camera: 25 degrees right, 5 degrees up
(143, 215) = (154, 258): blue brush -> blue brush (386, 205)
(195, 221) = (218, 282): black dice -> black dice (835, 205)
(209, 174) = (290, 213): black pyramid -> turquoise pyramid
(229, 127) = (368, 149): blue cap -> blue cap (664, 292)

----

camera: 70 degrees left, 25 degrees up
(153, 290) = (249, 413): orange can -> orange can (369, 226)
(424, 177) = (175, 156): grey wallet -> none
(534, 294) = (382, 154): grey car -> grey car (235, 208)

----

◆ **Action item**: Select the lines in this material that hold the word "black", leaving none out.

◆ **Answer to this exercise**:
(195, 221) = (218, 282): black dice -> black dice (835, 205)
(209, 174) = (290, 213): black pyramid -> turquoise pyramid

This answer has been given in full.